(Object change listings)
::::::::::
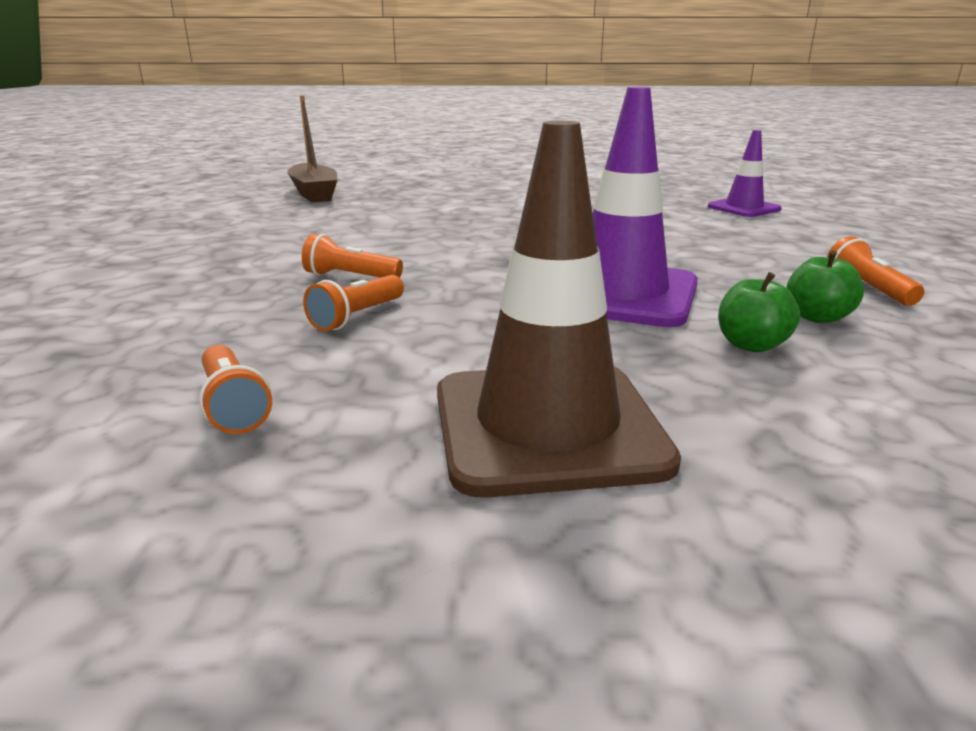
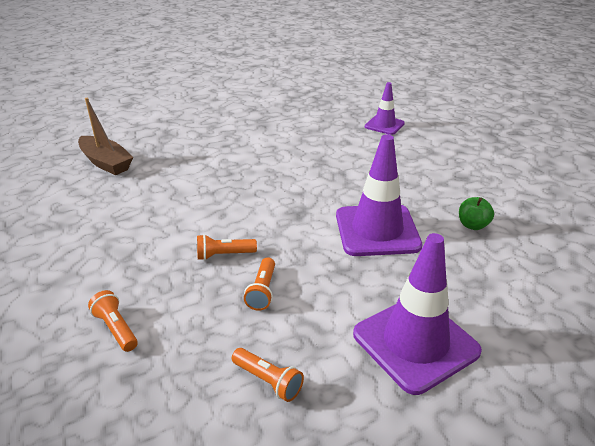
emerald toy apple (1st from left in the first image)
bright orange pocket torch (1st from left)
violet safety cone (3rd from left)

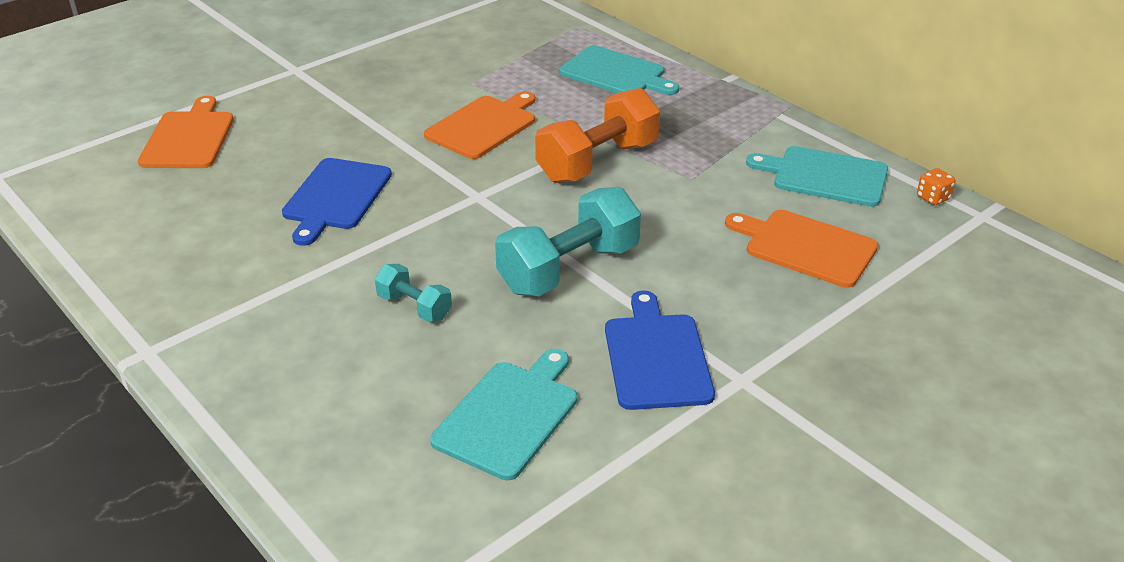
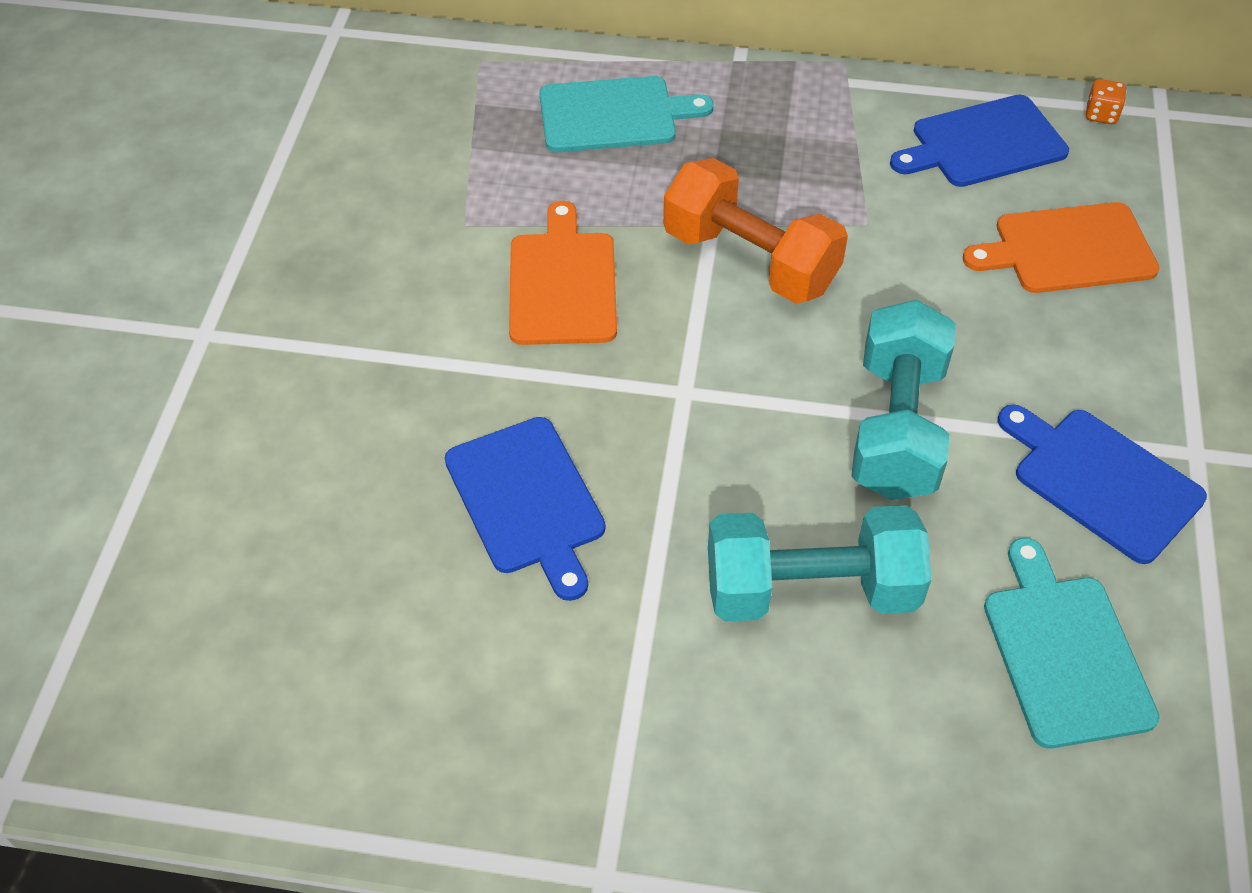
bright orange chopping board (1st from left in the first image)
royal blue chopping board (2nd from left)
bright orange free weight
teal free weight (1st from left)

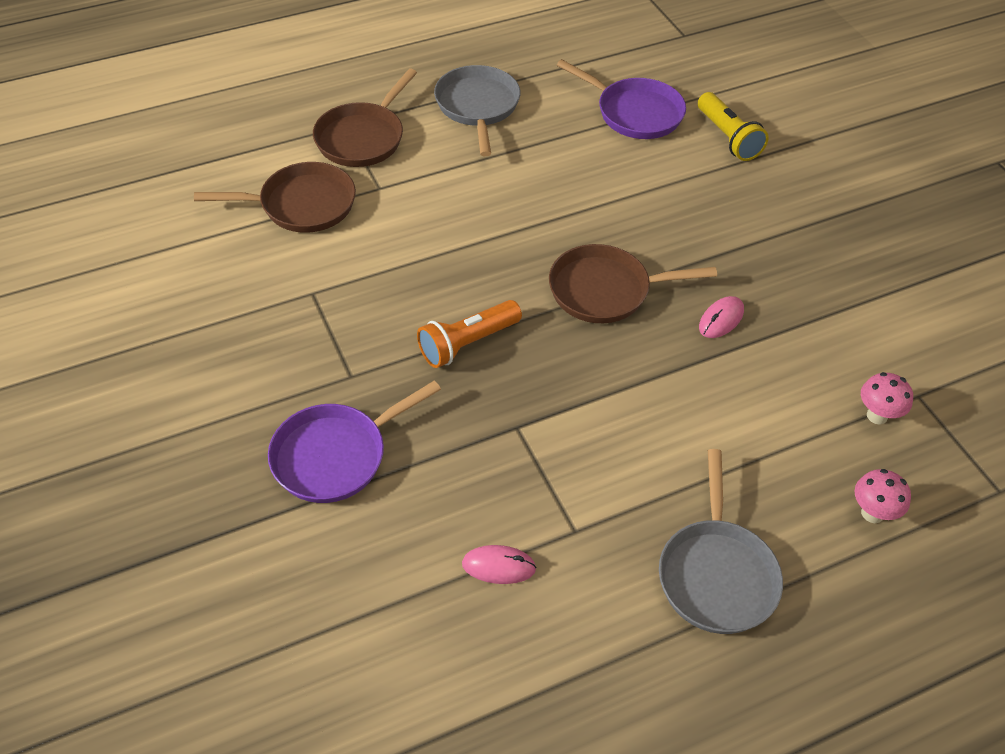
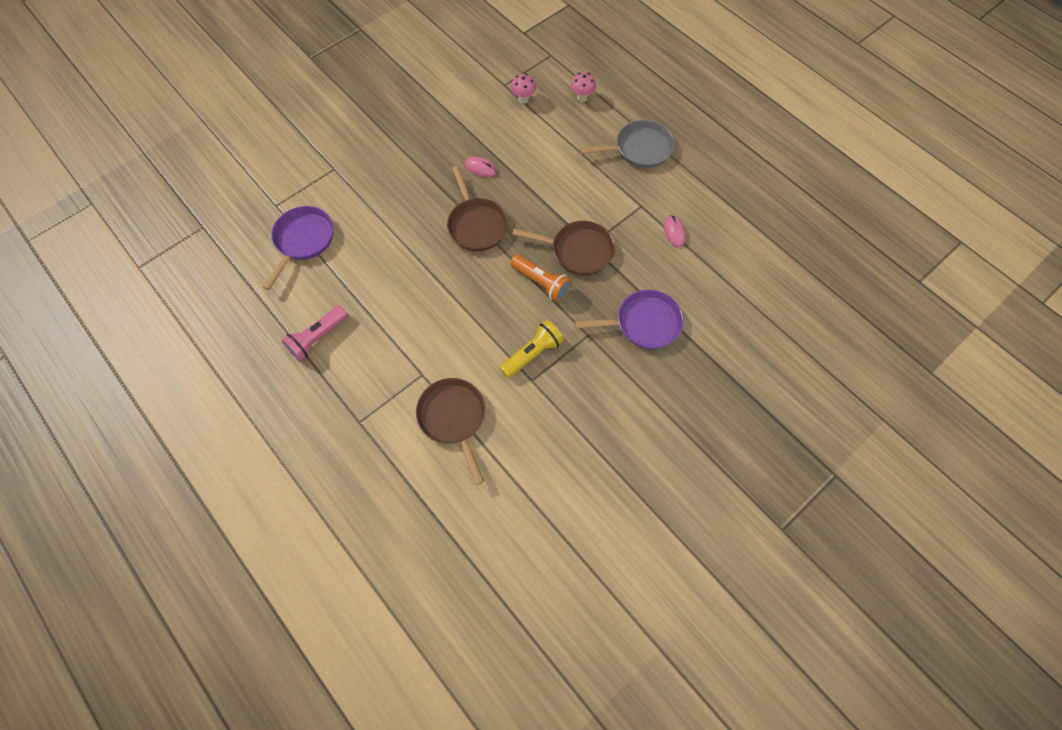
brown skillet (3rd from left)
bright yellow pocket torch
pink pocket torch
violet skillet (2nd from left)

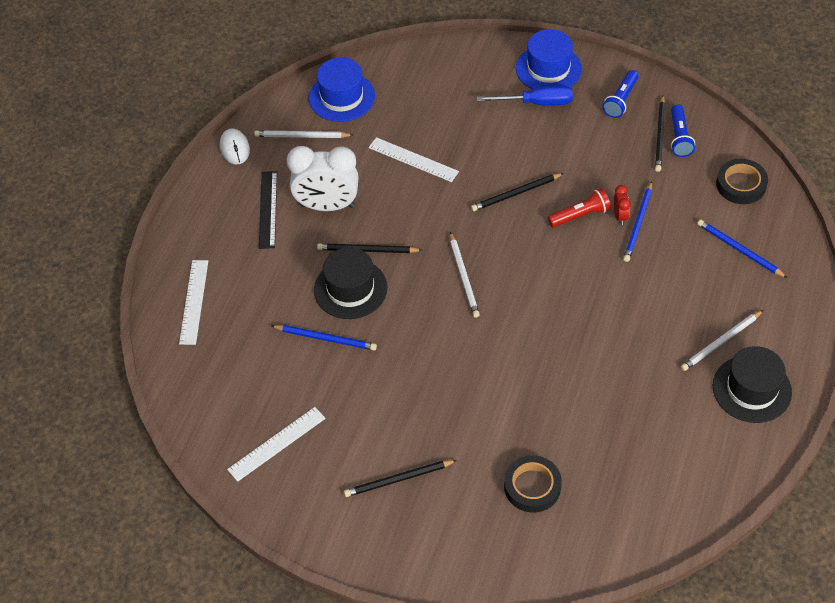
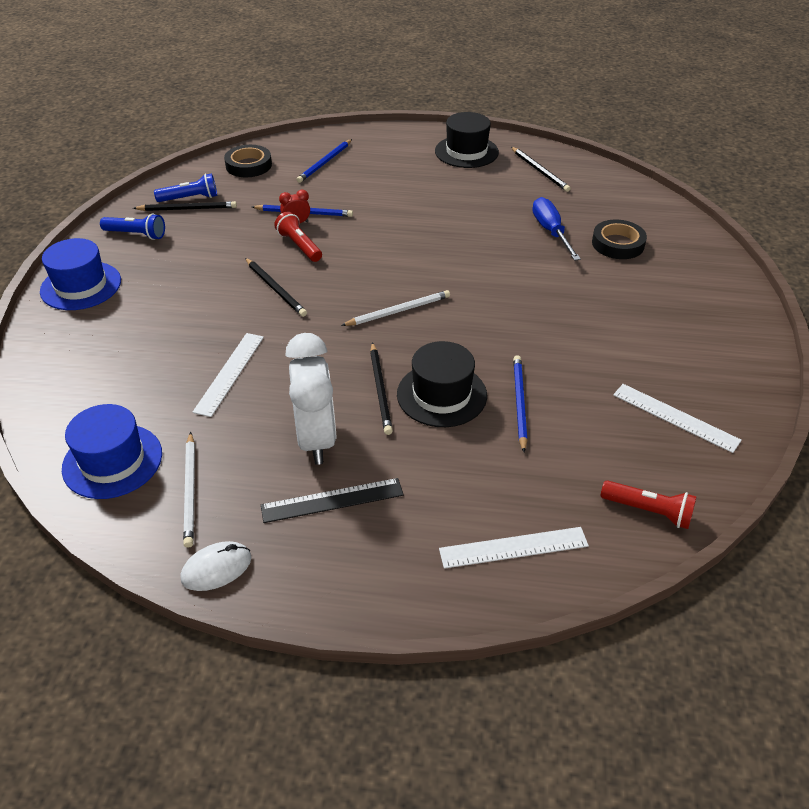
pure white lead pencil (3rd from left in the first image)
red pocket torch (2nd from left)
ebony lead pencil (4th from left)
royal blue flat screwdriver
::::::::::
_TASK REQUIREMENTS_. Set down all the lines above exactly as they appear, with no pictures.

_SOLUTION TO THIS TASK_.
emerald toy apple (1st from left in the first image)
bright orange pocket torch (1st from left)
violet safety cone (3rd from left)

bright orange chopping board (1st from left in the first image)
royal blue chopping board (2nd from left)
bright orange free weight
teal free weight (1st from left)

brown skillet (3rd from left)
bright yellow pocket torch
pink pocket torch
violet skillet (2nd from left)

pure white lead pencil (3rd from left in the first image)
red pocket torch (2nd from left)
ebony lead pencil (4th from left)
royal blue flat screwdriver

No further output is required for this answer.